Provided information:
::::::::

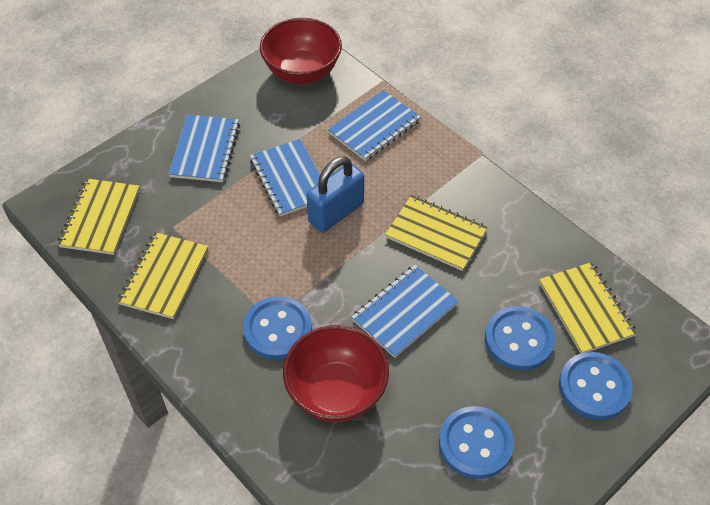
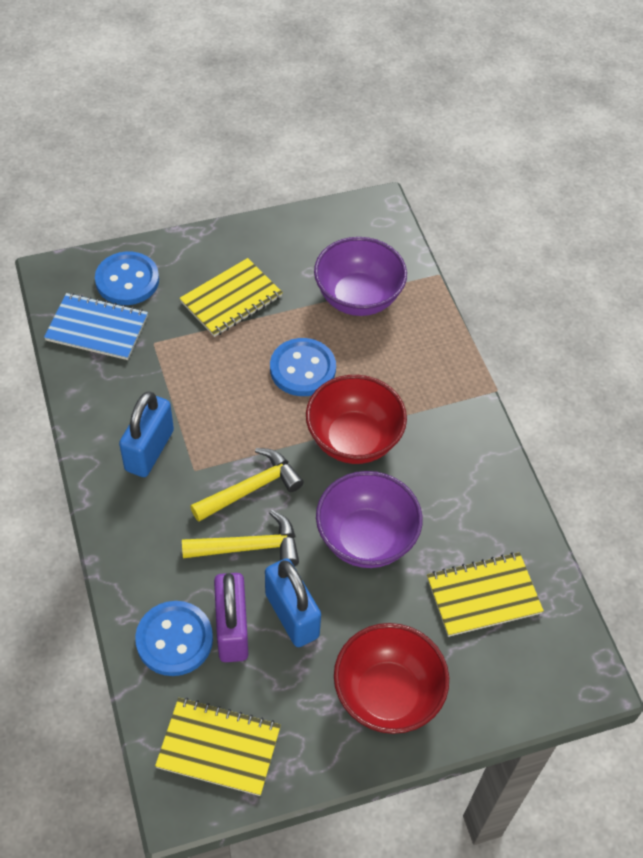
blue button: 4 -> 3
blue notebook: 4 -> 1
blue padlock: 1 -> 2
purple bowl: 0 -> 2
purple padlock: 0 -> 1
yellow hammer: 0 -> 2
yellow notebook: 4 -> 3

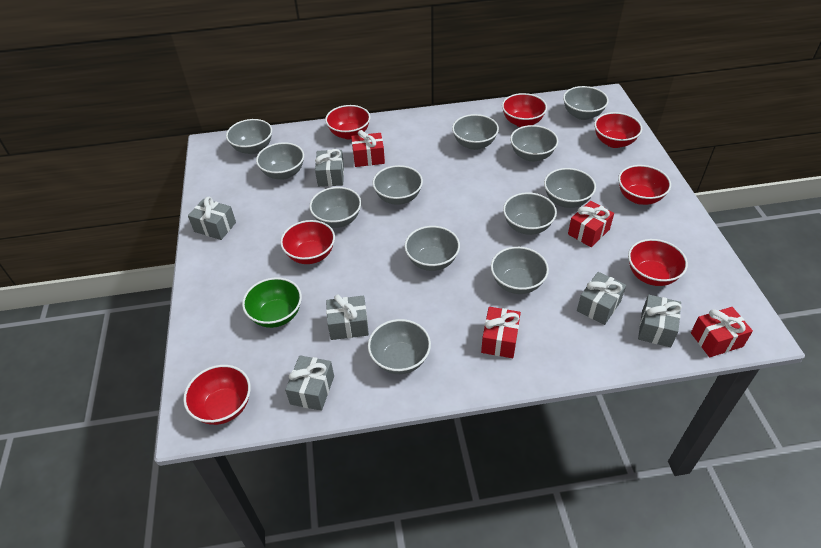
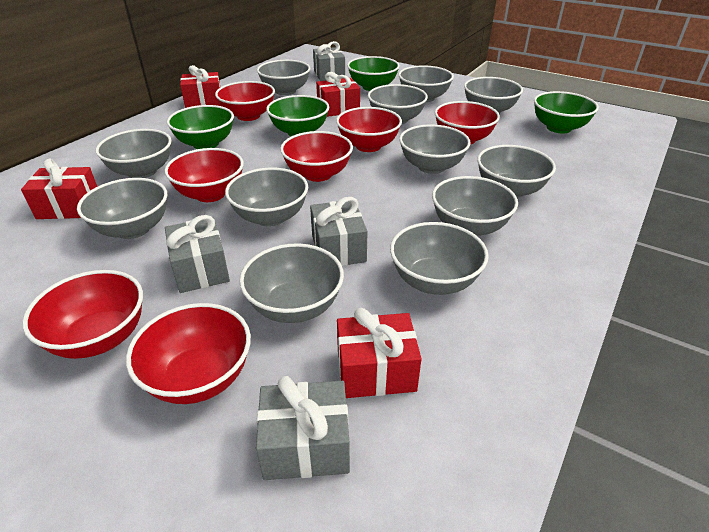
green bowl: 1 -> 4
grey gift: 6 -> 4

::::::::

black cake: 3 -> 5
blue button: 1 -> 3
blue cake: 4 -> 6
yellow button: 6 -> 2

::::::::

Filter the data for the string "button" and copy every line that has it.

blue button: 4 -> 3
blue button: 1 -> 3
yellow button: 6 -> 2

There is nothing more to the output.